◆ **What you have to do**: For the material below, output exactly the span from the line with "[466, 256, 512, 314]" to the line with "The tuerca [azul]", including both, and nothing besides.

*** Opening Data provided ***

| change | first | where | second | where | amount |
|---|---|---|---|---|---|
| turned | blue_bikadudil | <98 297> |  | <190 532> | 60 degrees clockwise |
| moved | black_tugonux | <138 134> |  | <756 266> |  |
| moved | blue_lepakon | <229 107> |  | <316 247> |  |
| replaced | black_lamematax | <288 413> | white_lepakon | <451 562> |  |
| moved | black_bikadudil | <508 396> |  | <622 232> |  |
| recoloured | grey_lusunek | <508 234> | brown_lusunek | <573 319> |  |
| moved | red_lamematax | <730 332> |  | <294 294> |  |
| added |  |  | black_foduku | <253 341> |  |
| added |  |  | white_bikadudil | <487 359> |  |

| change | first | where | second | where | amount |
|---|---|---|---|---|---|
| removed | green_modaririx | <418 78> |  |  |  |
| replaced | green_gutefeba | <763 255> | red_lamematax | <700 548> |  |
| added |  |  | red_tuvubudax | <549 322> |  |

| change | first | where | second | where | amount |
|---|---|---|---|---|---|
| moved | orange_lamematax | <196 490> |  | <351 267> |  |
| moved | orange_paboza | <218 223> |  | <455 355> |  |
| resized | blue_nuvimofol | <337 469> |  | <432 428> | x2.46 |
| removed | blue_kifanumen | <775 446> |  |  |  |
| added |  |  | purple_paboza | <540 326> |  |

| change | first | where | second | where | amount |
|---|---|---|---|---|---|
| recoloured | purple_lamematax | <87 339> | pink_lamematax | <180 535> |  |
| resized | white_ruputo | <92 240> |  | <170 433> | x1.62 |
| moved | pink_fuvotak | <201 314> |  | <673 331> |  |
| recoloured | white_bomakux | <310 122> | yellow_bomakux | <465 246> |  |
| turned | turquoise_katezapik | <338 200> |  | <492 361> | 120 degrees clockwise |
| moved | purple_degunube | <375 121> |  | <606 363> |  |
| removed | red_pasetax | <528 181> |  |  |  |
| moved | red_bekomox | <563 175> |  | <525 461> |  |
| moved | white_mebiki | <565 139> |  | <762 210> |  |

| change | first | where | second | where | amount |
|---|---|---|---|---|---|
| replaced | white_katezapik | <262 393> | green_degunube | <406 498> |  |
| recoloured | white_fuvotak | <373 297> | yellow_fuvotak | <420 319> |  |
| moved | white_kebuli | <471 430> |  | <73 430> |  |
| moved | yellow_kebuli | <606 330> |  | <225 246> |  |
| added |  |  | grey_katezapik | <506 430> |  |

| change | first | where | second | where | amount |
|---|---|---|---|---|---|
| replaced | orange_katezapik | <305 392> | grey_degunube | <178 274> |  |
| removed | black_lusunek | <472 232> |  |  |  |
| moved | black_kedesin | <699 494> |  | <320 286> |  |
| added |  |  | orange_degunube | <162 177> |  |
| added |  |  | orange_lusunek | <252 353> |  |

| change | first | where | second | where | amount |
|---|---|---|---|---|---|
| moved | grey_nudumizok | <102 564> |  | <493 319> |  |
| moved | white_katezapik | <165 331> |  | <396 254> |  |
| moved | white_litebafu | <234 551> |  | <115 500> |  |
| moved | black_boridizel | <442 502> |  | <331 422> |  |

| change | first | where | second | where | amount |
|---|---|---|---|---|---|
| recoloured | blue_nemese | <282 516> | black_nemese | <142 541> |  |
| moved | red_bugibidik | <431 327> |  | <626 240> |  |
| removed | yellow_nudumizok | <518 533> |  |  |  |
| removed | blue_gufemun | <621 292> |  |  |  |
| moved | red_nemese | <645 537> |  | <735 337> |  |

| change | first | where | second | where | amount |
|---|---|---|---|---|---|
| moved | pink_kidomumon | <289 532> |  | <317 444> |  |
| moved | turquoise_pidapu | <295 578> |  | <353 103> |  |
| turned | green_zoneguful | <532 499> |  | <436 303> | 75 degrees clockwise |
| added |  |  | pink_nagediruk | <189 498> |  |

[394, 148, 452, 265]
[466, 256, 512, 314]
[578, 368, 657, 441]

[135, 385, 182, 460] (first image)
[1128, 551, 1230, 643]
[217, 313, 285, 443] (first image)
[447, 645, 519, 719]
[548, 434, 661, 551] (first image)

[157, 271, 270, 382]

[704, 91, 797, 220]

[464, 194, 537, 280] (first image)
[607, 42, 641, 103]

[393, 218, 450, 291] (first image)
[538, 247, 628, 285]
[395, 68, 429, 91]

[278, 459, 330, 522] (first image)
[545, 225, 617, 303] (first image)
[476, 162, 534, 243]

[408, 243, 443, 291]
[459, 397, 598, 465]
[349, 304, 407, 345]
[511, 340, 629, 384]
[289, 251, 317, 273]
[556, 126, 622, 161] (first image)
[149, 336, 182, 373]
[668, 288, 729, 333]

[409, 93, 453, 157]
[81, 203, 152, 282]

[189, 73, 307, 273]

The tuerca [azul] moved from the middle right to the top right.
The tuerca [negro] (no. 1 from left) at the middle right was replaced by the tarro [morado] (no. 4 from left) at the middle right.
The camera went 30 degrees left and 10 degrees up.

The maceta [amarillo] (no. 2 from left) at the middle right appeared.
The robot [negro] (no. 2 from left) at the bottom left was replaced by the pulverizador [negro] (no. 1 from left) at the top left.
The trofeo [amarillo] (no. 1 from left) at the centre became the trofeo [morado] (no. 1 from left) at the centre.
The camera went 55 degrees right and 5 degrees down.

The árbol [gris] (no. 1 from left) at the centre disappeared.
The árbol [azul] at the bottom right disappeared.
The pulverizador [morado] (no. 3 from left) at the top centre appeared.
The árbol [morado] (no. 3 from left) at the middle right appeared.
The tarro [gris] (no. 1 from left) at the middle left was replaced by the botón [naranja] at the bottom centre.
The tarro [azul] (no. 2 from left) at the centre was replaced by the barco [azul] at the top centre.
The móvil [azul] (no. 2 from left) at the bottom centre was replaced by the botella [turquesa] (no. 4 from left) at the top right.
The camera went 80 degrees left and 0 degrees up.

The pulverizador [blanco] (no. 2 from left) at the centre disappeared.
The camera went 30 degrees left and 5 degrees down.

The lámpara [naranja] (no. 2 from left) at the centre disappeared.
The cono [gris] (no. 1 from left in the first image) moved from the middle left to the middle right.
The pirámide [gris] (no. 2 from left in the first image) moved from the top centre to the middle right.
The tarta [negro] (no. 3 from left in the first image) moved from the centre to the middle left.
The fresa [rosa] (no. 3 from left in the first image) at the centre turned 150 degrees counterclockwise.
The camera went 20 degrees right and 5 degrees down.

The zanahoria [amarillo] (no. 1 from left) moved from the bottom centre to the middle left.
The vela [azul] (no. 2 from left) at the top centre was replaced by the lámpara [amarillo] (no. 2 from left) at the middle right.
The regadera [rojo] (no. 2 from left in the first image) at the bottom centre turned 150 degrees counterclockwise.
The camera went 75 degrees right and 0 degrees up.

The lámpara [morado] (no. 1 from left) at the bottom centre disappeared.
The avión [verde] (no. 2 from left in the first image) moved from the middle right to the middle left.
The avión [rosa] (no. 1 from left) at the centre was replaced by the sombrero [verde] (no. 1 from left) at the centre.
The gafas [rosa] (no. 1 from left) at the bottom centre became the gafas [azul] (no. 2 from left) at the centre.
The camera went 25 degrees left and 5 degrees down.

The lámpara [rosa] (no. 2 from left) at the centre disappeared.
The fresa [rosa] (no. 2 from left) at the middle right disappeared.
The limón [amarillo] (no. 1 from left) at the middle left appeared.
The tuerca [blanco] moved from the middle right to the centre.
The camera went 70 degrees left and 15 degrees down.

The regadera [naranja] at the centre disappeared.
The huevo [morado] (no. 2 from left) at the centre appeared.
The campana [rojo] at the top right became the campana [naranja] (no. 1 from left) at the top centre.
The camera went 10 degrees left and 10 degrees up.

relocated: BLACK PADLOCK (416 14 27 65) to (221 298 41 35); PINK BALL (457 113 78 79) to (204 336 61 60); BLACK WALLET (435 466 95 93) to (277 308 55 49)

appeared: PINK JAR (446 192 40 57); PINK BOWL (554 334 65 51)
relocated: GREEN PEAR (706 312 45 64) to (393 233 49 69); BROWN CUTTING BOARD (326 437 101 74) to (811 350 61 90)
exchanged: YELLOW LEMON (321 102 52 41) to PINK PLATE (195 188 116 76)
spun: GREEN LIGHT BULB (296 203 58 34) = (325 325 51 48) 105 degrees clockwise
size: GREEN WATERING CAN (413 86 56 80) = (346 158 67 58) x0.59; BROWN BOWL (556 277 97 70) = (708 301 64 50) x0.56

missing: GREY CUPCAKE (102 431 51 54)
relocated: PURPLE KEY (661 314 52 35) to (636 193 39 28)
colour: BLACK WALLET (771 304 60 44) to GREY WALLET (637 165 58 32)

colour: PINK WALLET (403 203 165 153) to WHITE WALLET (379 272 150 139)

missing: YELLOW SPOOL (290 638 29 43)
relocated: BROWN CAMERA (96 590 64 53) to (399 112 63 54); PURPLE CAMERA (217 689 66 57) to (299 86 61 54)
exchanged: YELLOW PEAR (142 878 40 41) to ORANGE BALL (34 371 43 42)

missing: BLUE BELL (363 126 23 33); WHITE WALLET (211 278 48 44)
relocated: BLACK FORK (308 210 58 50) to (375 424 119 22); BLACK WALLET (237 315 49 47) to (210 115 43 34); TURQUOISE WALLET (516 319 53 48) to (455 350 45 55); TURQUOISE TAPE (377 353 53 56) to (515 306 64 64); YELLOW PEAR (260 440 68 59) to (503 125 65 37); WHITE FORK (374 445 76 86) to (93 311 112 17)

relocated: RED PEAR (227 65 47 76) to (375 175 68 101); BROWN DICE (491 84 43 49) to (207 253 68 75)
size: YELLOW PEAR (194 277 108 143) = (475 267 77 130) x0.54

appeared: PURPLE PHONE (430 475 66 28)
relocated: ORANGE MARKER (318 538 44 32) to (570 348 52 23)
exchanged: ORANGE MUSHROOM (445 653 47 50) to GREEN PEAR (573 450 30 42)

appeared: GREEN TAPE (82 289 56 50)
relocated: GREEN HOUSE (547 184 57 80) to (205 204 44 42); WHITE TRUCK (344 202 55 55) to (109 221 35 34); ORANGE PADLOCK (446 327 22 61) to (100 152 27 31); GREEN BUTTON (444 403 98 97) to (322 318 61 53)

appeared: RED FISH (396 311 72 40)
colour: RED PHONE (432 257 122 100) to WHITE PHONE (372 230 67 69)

*** Closing Data provided ***

◆ **The answer**:
[466, 256, 512, 314]
[578, 368, 657, 441]

[135, 385, 182, 460] (first image)
[1128, 551, 1230, 643]
[217, 313, 285, 443] (first image)
[447, 645, 519, 719]
[548, 434, 661, 551] (first image)

[157, 271, 270, 382]

[704, 91, 797, 220]

[464, 194, 537, 280] (first image)
[607, 42, 641, 103]

[393, 218, 450, 291] (first image)
[538, 247, 628, 285]
[395, 68, 429, 91]

[278, 459, 330, 522] (first image)
[545, 225, 617, 303] (first image)
[476, 162, 534, 243]

[408, 243, 443, 291]
[459, 397, 598, 465]
[349, 304, 407, 345]
[511, 340, 629, 384]
[289, 251, 317, 273]
[556, 126, 622, 161] (first image)
[149, 336, 182, 373]
[668, 288, 729, 333]

[409, 93, 453, 157]
[81, 203, 152, 282]

[189, 73, 307, 273]

The tuerca [azul] moved from the middle right to the top right.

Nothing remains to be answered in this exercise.